PROVIDED MATERIAL =>
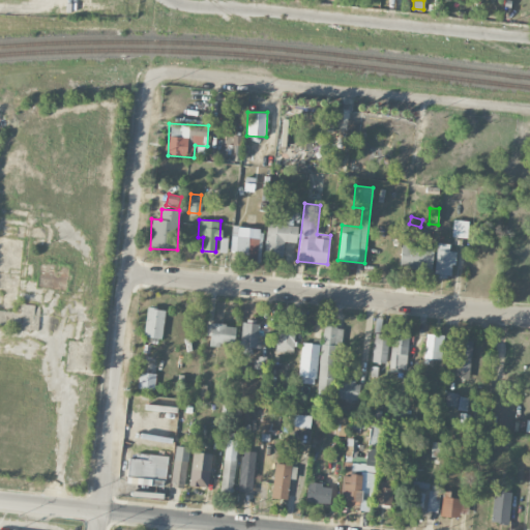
[(452,236),(467,238),(469,221),(453,219),(452,236)]
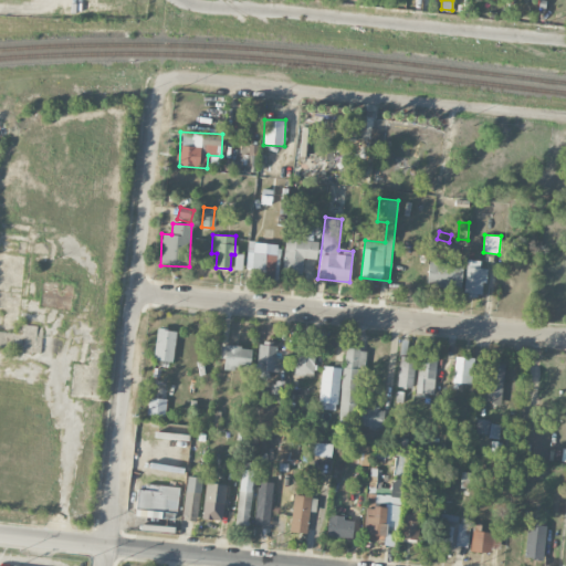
[(283,271),(303,272),(303,259),(316,259),(317,240),(285,239),(283,271)]
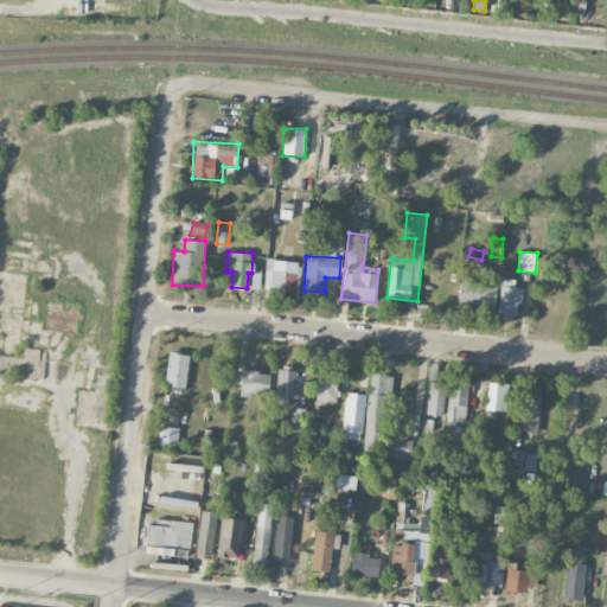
[(296,261),(272,260),(272,270),(264,270),(264,288),(283,288),(283,299),(295,299),(296,261)]
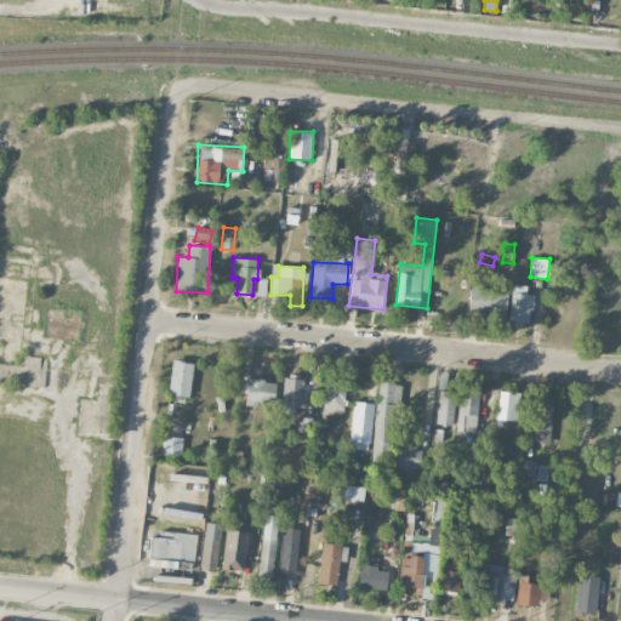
[(266,296),(267,279),(258,278),(257,295),(266,296)]
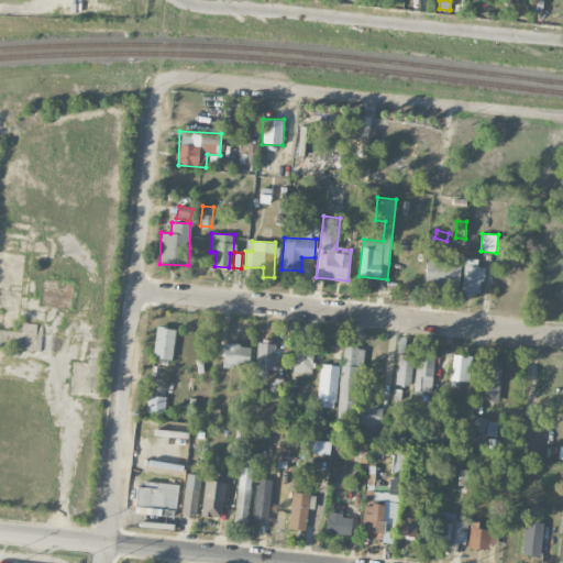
[(484,267),(477,266),(477,260),(465,257),(461,293),(481,295),(484,267)]
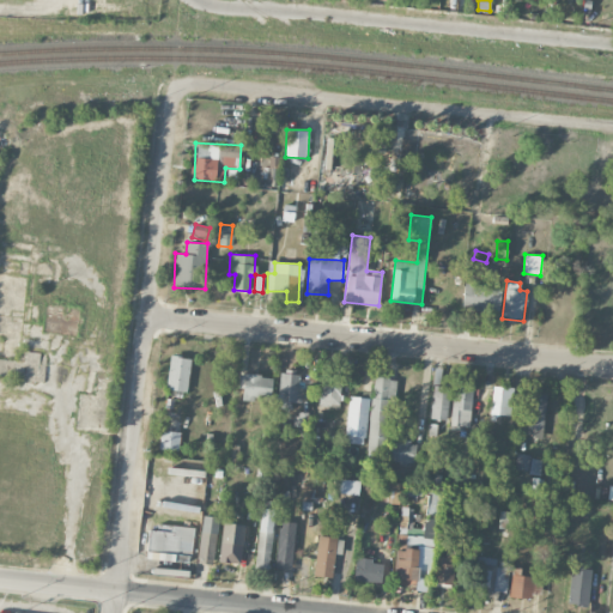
[(499,311),(499,285),(463,284),(462,310),(499,311)]
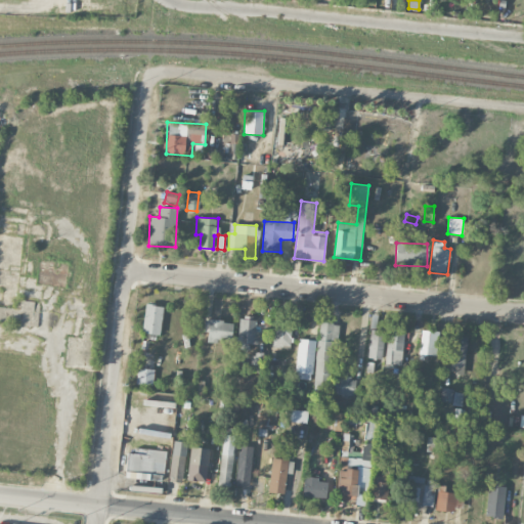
[(163,306),(145,304),(142,333),(161,335),(163,306)]
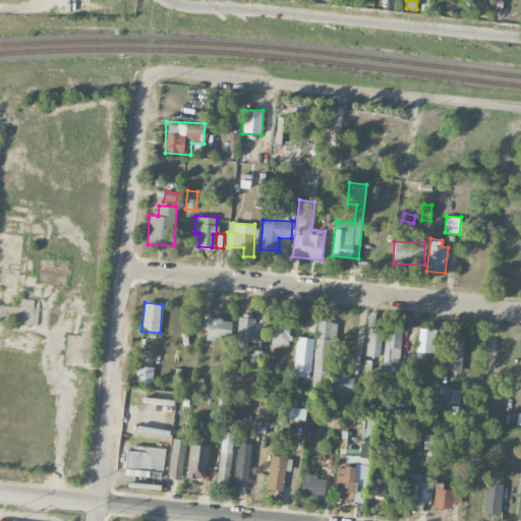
[(265,324),(253,323),(253,315),(238,314),(237,347),(247,347),(247,340),(264,341),(265,324)]
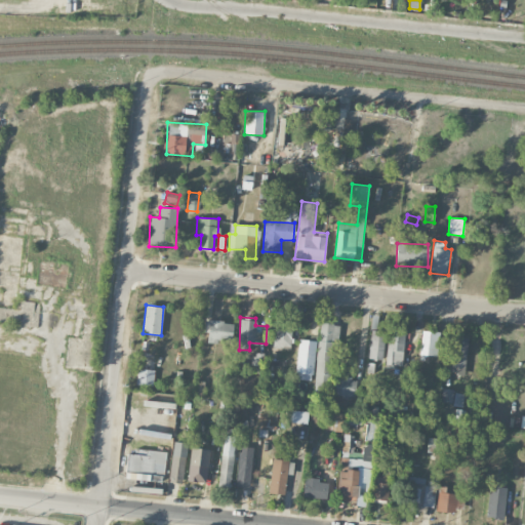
[(204,332),(208,332),(207,341),(232,344),(233,322),(204,320),(204,332)]
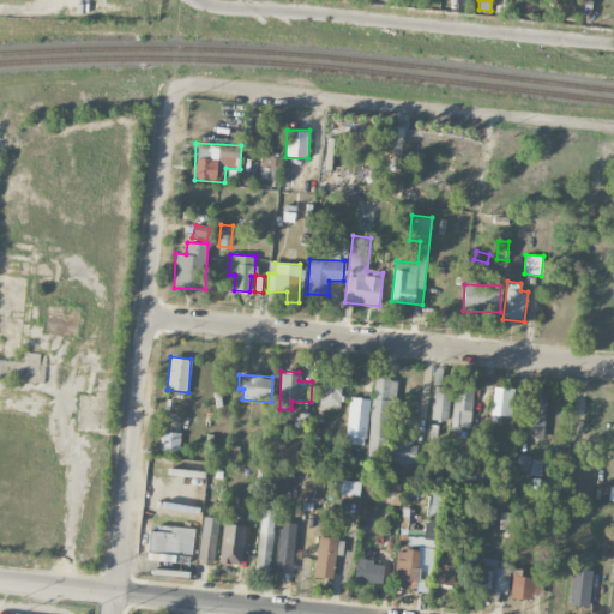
[(320,407),(341,408),(342,375),(321,375),(320,407)]
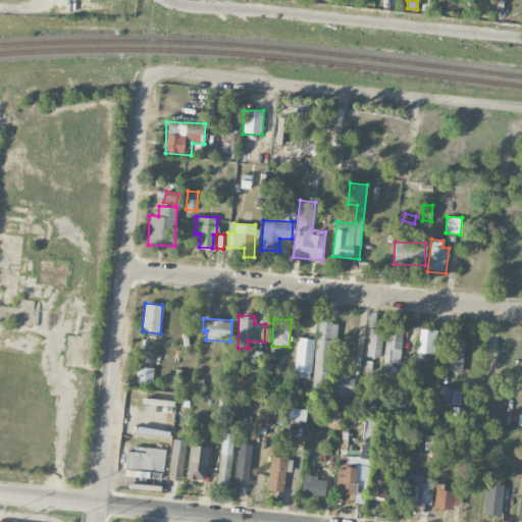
[(335,322),(318,321),(313,384),(330,386),(335,322)]
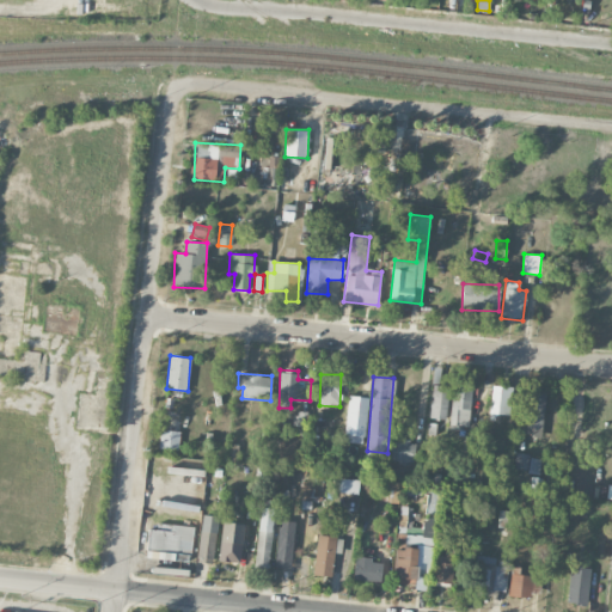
[(475,383),(456,380),(448,427),(466,430),(475,383)]
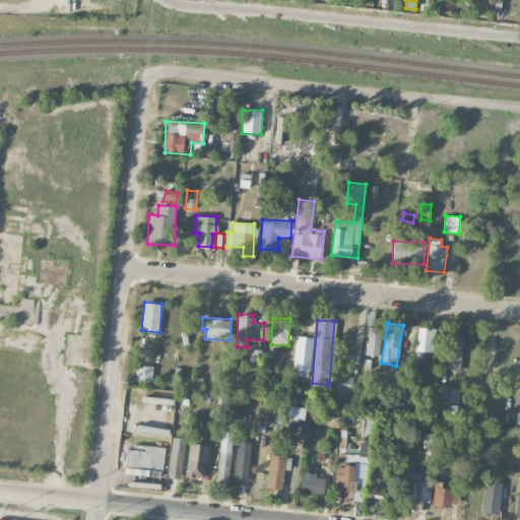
[(382,329),(368,327),(365,354),(378,356),(382,329)]
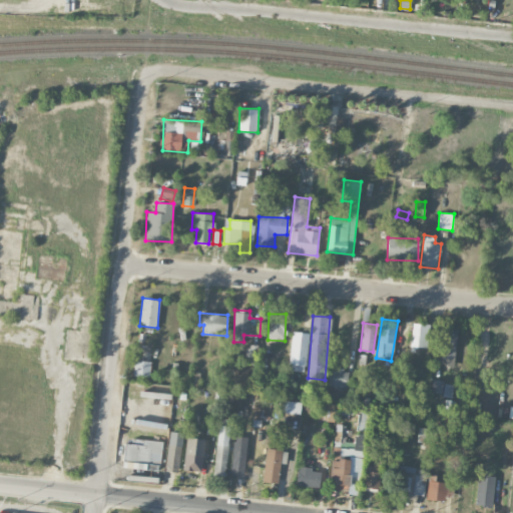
[(429,324),(412,324),(411,348),(428,348),(429,324)]
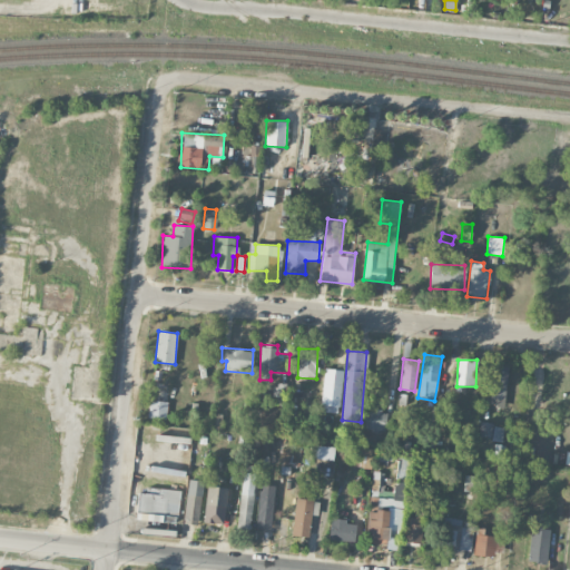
[(336,370),(325,367),(320,411),(338,413),(345,363),(337,362),(336,370)]
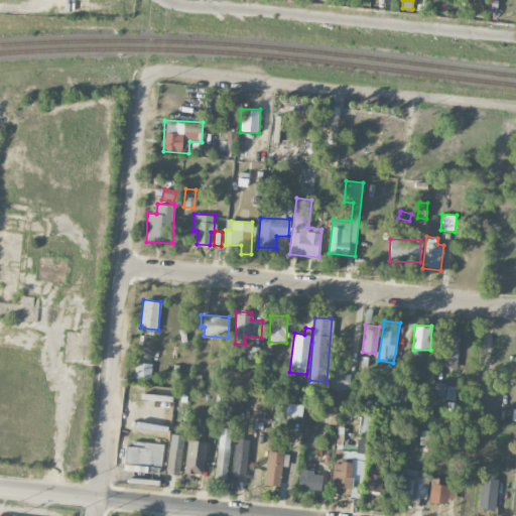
[(460,330),(445,330),(444,367),(458,368),(460,330)]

PROMPT => Your answer should hold only the lines from the line with "[(163,306),(145,304),(142,333),(161,335),(163,306)]" through the closing line of the records, restated exactly and free of pictures.

EXERCISE RESULT =>
[(163,306),(145,304),(142,333),(161,335),(163,306)]
[(265,324),(253,323),(253,315),(238,314),(237,347),(247,347),(247,340),(264,341),(265,324)]
[(204,332),(208,332),(207,341),(232,344),(233,322),(204,320),(204,332)]
[(320,407),(341,408),(342,375),(321,375),(320,407)]
[(335,322),(318,321),(313,384),(330,386),(335,322)]
[(475,383),(456,380),(448,427),(466,430),(475,383)]
[(382,329),(368,327),(365,354),(378,356),(382,329)]
[(429,324),(412,324),(411,348),(428,348),(429,324)]
[(336,370),(325,367),(320,411),(338,413),(345,363),(337,362),(336,370)]
[(460,330),(445,330),(444,367),(458,368),(460,330)]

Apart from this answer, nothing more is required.